Transcribe exactly every line from the one containing "double door: (300, 121)" down to the final line of the listing below, including both, and leave out the rest.
-------
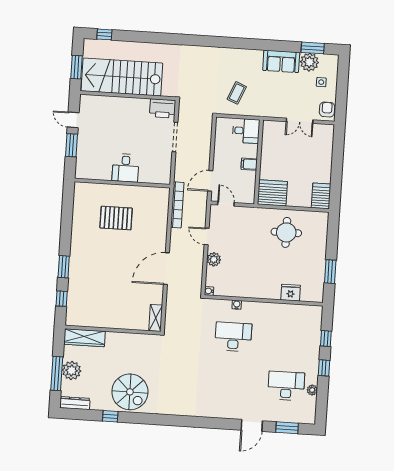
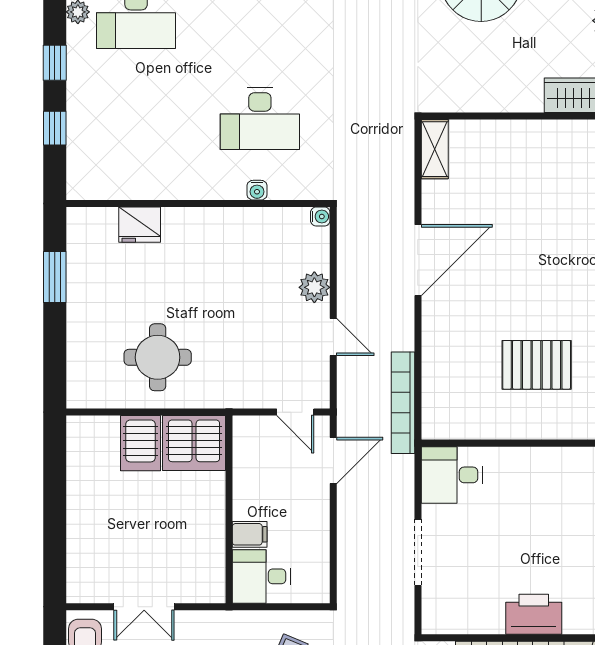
printer: (163, 108) -> (534, 614), moved
double door: (300, 121) -> (144, 607), swing flipped
filing cabinet: (249, 164) -> (250, 534), moved
desk: (125, 168) -> (452, 475), moved, turned -90
server rack: (321, 196) -> (140, 443), moved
-------
[Answer area]:
double door: (300, 121) -> (144, 607), swing flipped
filing cabinet: (249, 164) -> (250, 534), moved
desk: (125, 168) -> (452, 475), moved, turned -90
server rack: (321, 196) -> (140, 443), moved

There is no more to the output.